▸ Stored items

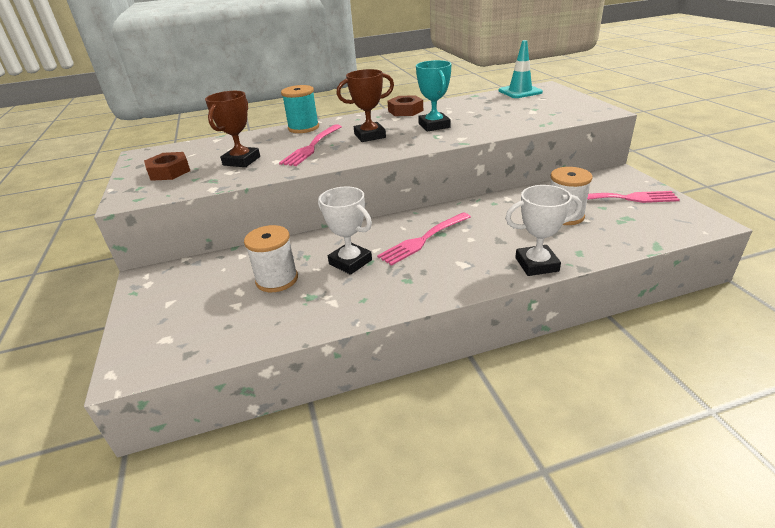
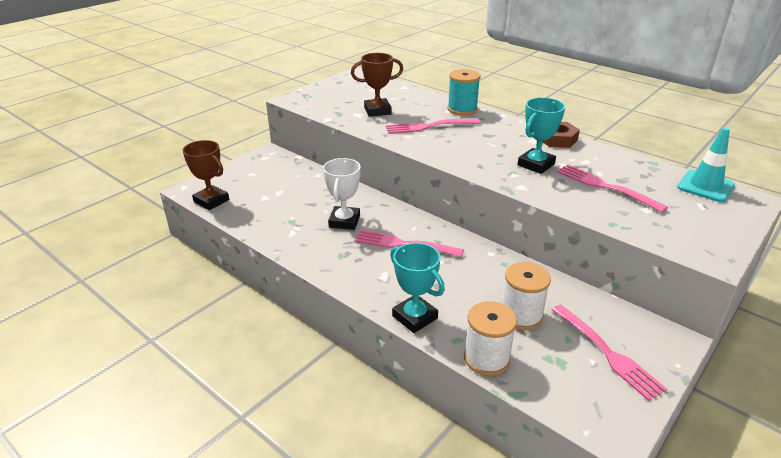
camera: 55 degrees right, 0 degrees up
(169, 172) = (338, 95): brown nut -> none
(277, 279) = (301, 200): white spool -> white spool (486, 358)
(370, 136) = (477, 142): brown trophy -> brown trophy (211, 201)
(492, 114) = (606, 187): none -> pink fork
(536, 264) = (415, 317): white trophy -> turquoise trophy

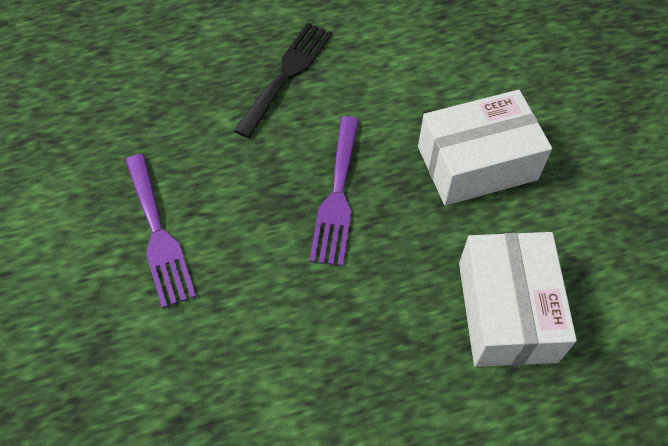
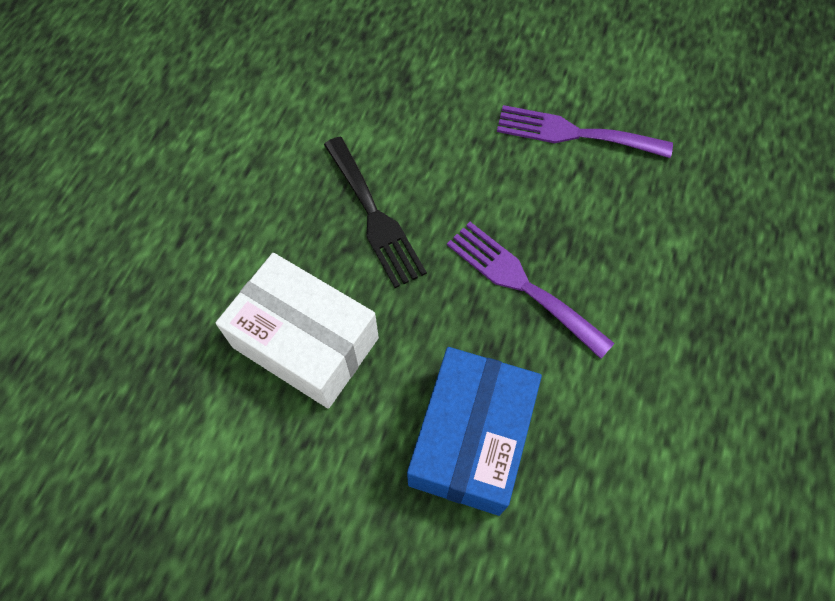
camera: 125 degrees right, 5 degrees up
(287, 74) = (709, 331): black fork -> black fork (374, 216)
(477, 163) = (471, 439): white box -> blue box

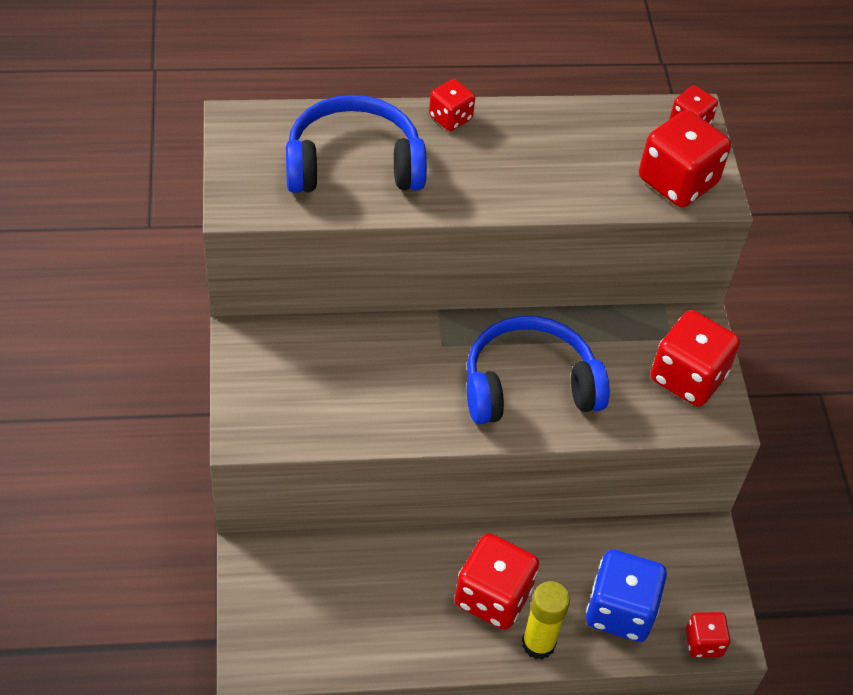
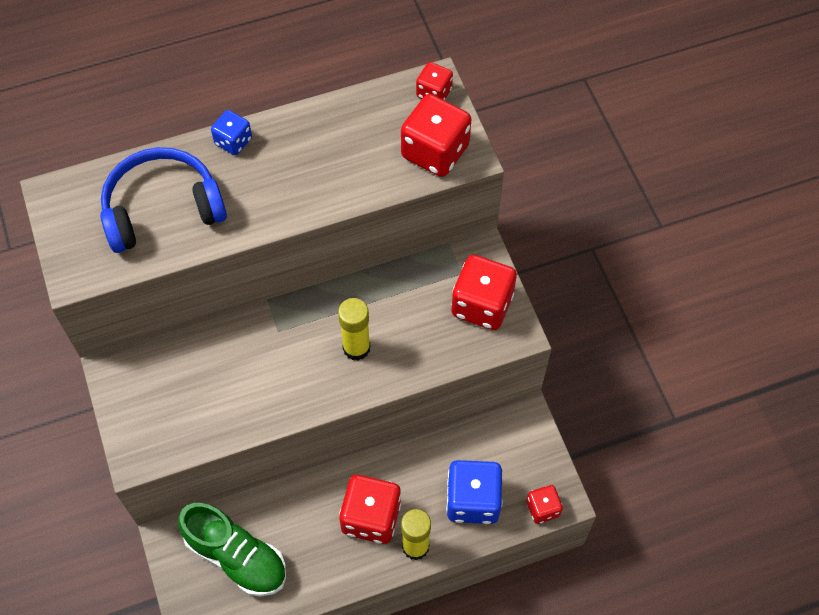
camera: 10 degrees left, 10 degrees up
(322, 597) = (236, 557): none -> green shoe
(450, 118) = (233, 141): red dice -> blue dice
(529, 385) = (356, 348): blue headphones -> yellow glue stick

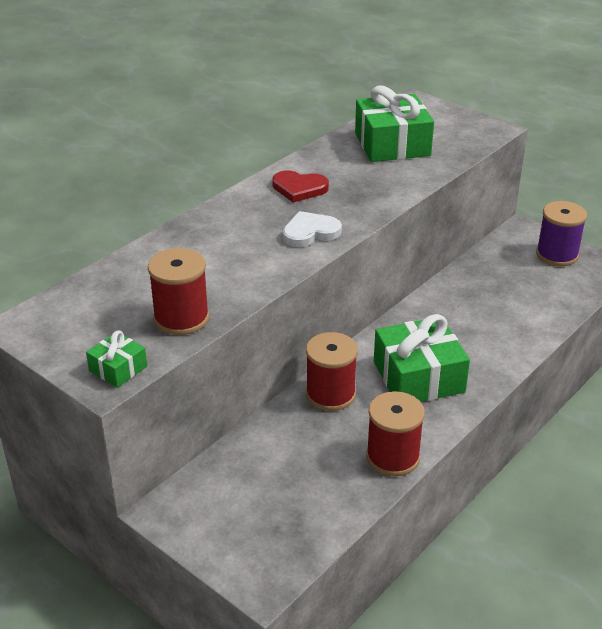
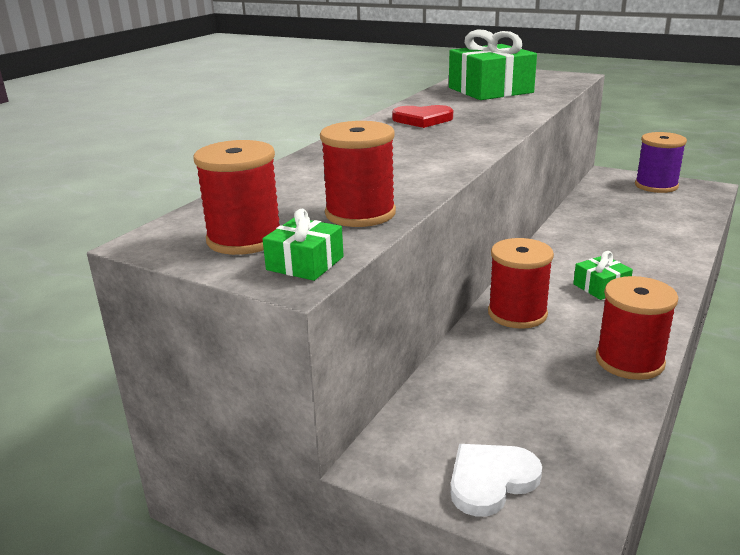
camera: 10 degrees left, 10 degrees down
(86, 334) = (244, 239): none -> red spool
(310, 232) = (459, 143): white heart -> white heart (491, 480)
(418, 377) = (601, 287): green gift -> green gift, size x0.48

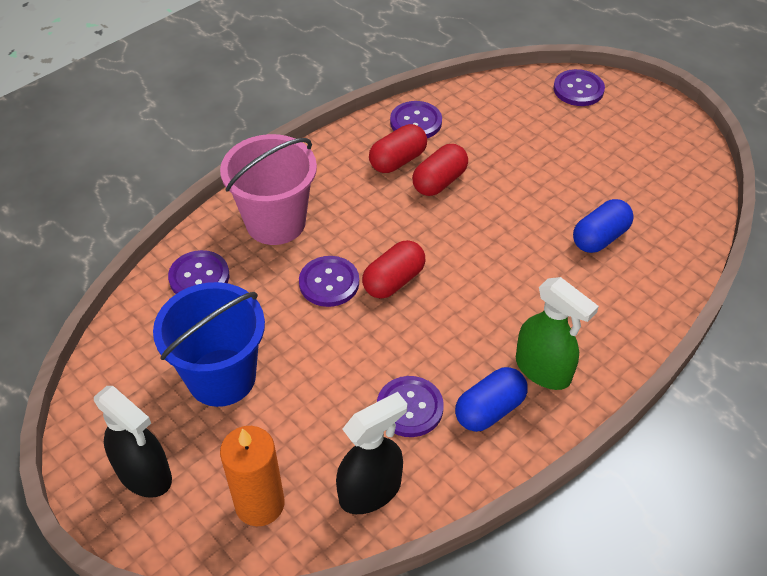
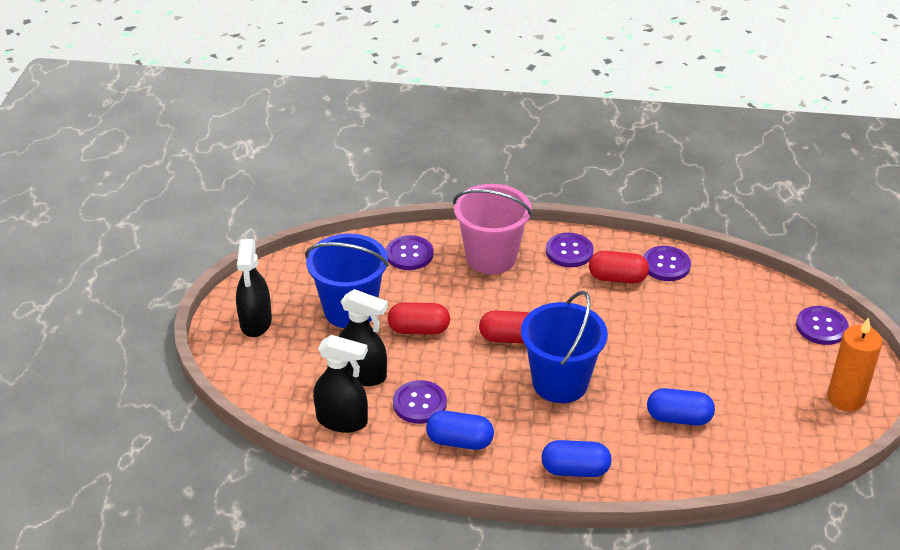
camera: 50 degrees right, 10 degrees down
(259, 504) = (285, 379): orange candle -> orange candle (845, 398)
(323, 428) = (363, 375): none -> black spray bottle
(329, 283) = (472, 310): purple button -> purple button (569, 251)
(439, 182) = (624, 309): red capsule -> red capsule (419, 330)
(485, 285) = (560, 383): none -> blue bucket
(543, 370) = (521, 450): green spray bottle -> none
(600, 348) = (575, 470): none -> blue capsule

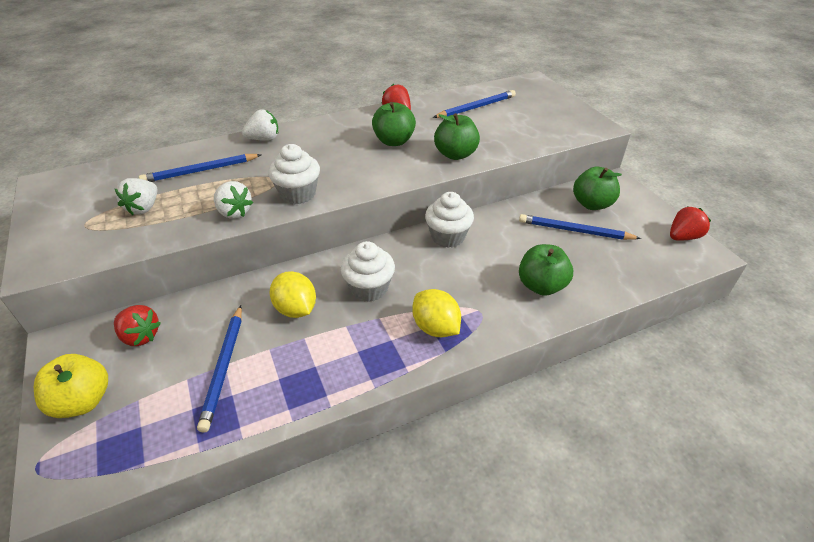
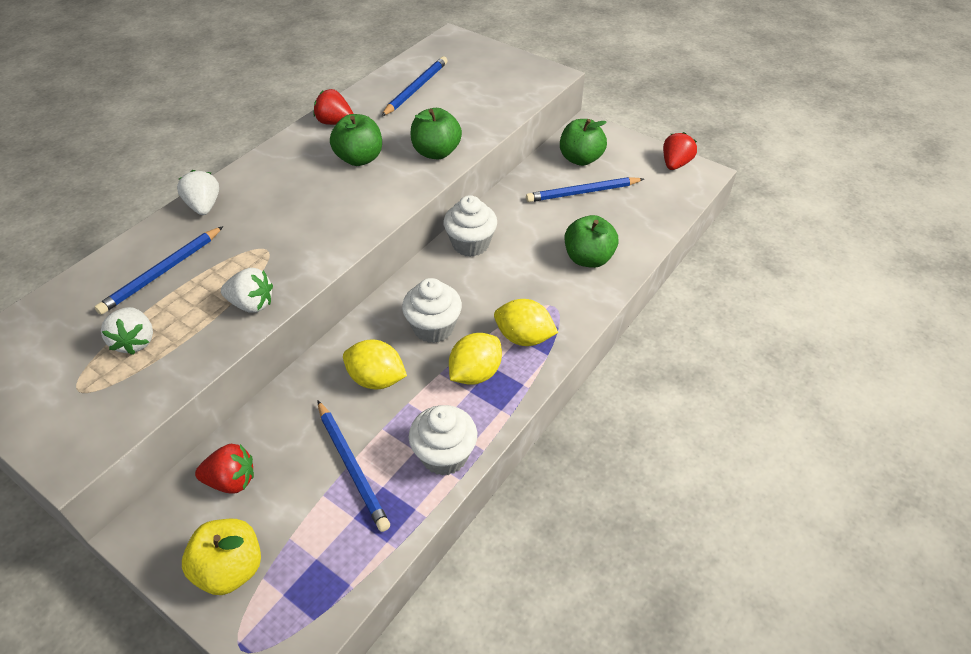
camera: 30 degrees left, 5 degrees up
(264, 139) = (204, 206): white strawberry -> white strawberry turned 60 degrees counterclockwise
(298, 194) = (305, 256): white cupcake -> white cupcake (444, 455)
(373, 339) = (475, 373): none -> yellow lemon

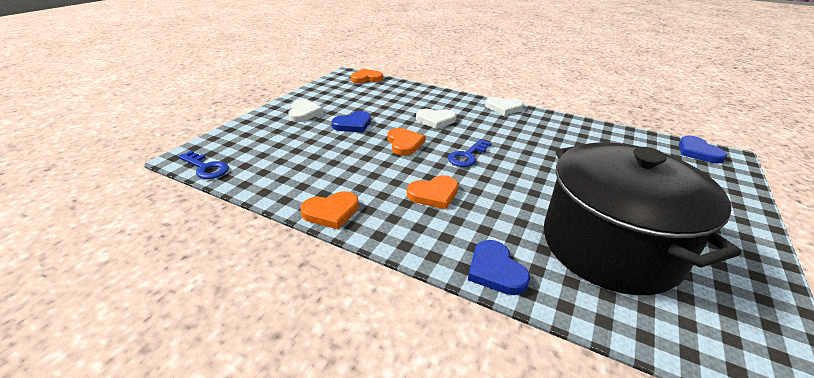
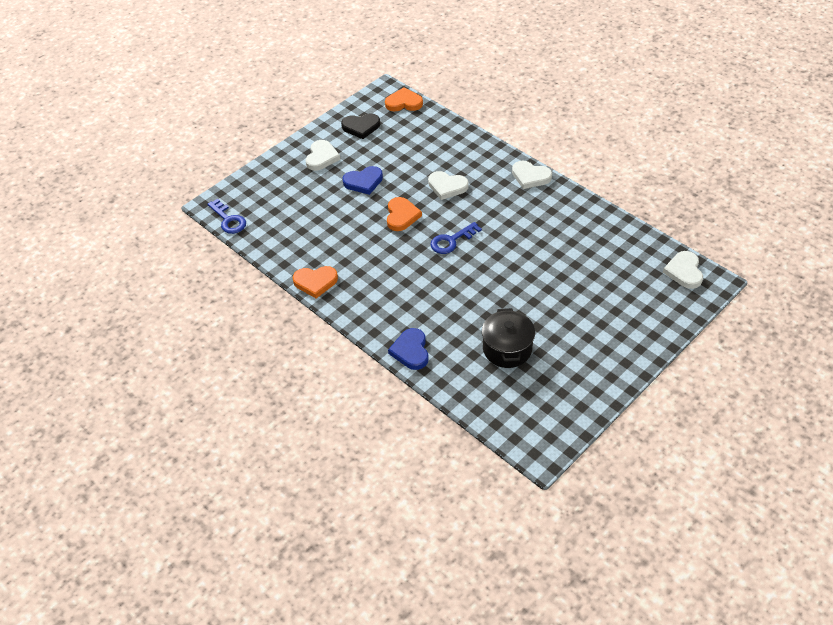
camera: 20 degrees right, 15 degrees up
(335, 93) = (361, 127): none -> black heart
(434, 194) = (400, 279): orange heart -> none
(610, 246) = (507, 349): black pot -> black pot, size x0.49
(698, 152) = (684, 271): blue heart -> white heart

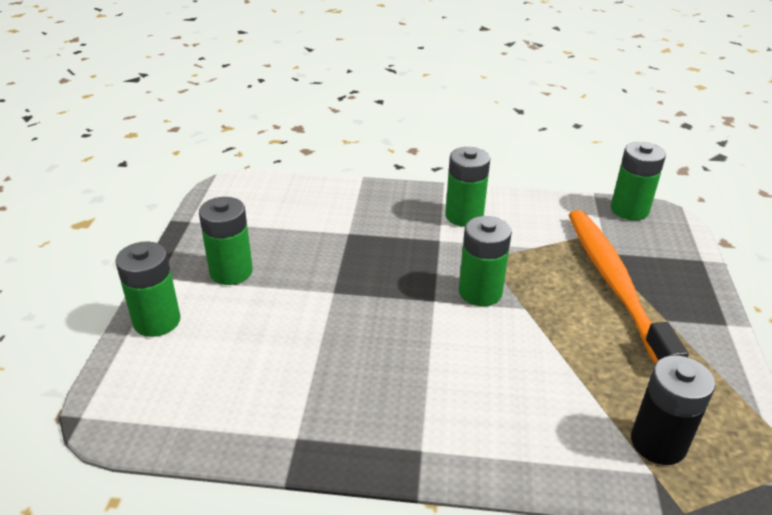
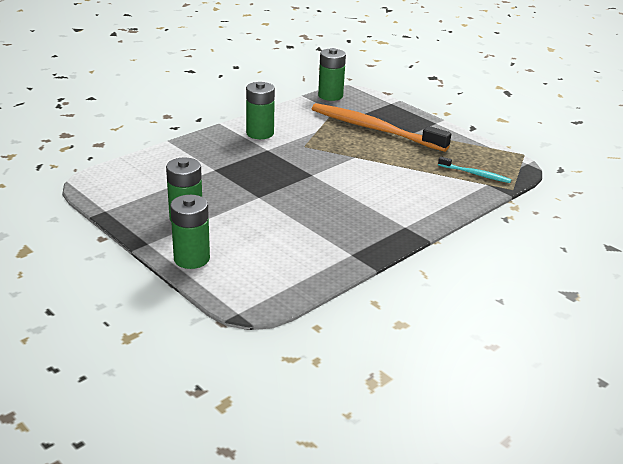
camera: 50 degrees left, 5 degrees down
(480, 292) = (326, 160): green battery -> none
(658, 443) = (475, 174): black battery -> turquoise toothbrush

▸ WHAT TO PRODUCE
Look above for the line that holds "(480, 292) = (326, 160): green", then copy it and each line after it exactly, through the last line of the data.

▸ ANSWER TO THIS TASK
(480, 292) = (326, 160): green battery -> none
(658, 443) = (475, 174): black battery -> turquoise toothbrush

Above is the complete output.